:: The problem ::
Begin at the line with "none -> orange trophy [330,354,428,542]" and output every line through the end of the records, exactly as given. Omit pictures.
****
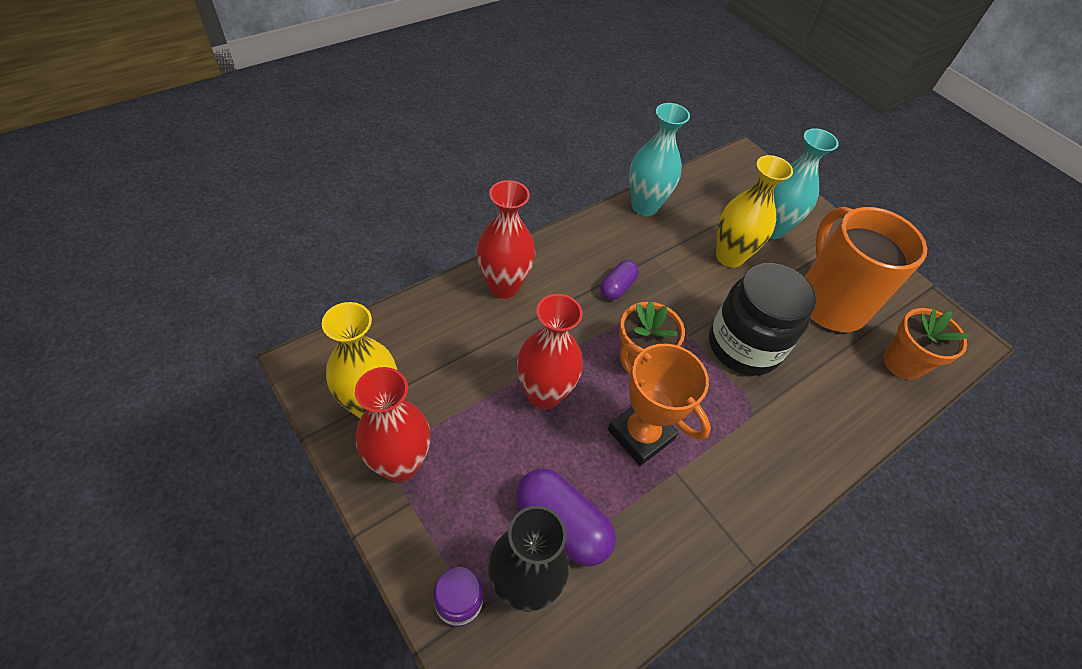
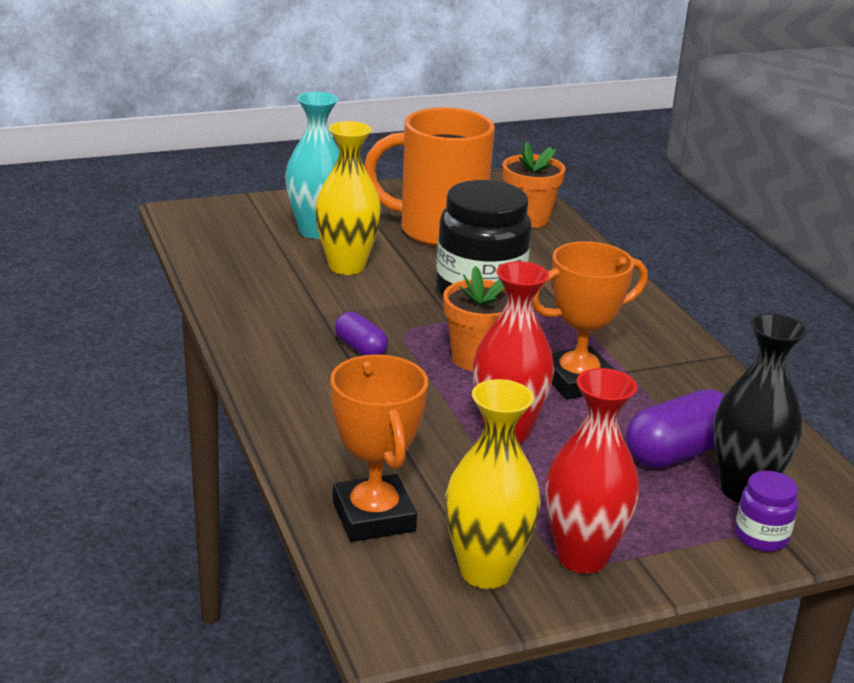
camera: 70 degrees left, 25 degrees down
red vase [477,180,535,299] -> none
turquoise vase [629,103,690,216] -> none
none -> orange trophy [330,354,428,542]

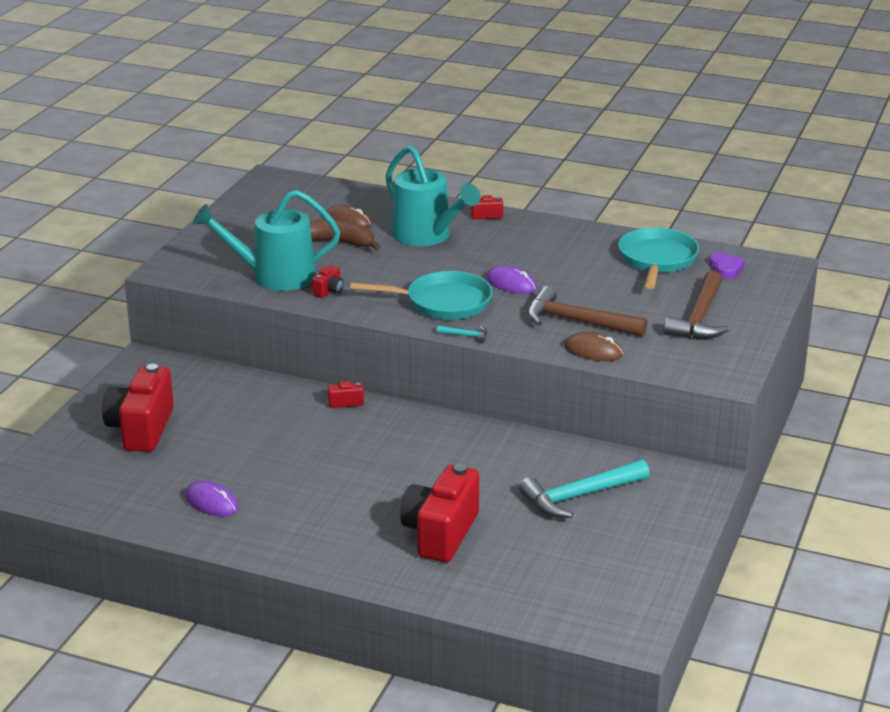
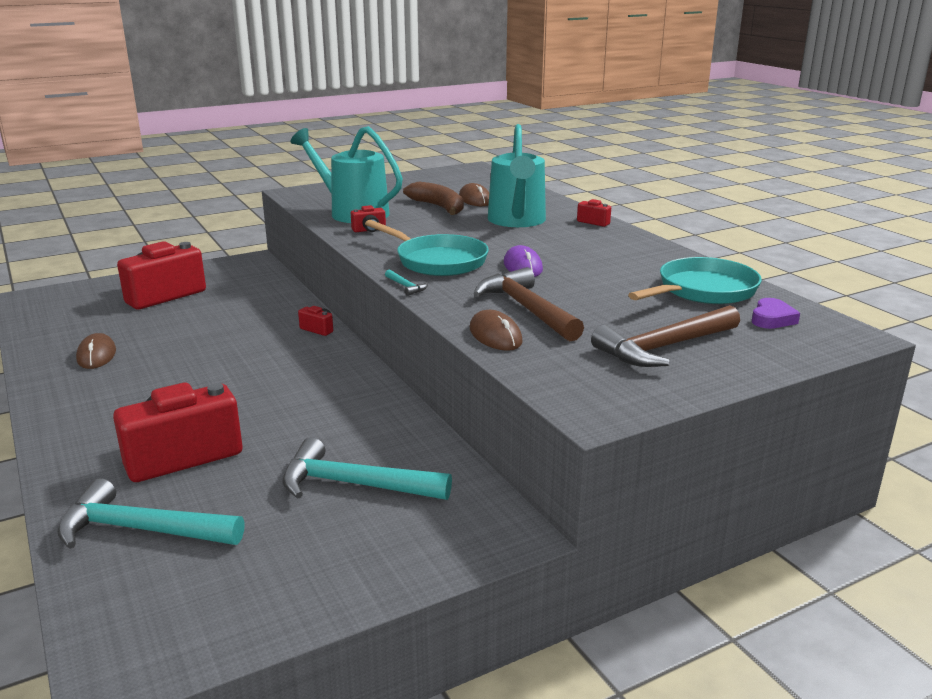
camera: 40 degrees right, 5 degrees down
purple mouse [185,481,239,516] -> brown mouse [76,333,116,369]
none -> turquoise hammer [57,478,244,549]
****
:: Answer ::
none -> orange trophy [330,354,428,542]

camera: 40 degrees right, 5 degrees down
purple mouse [185,481,239,516] -> brown mouse [76,333,116,369]
none -> turquoise hammer [57,478,244,549]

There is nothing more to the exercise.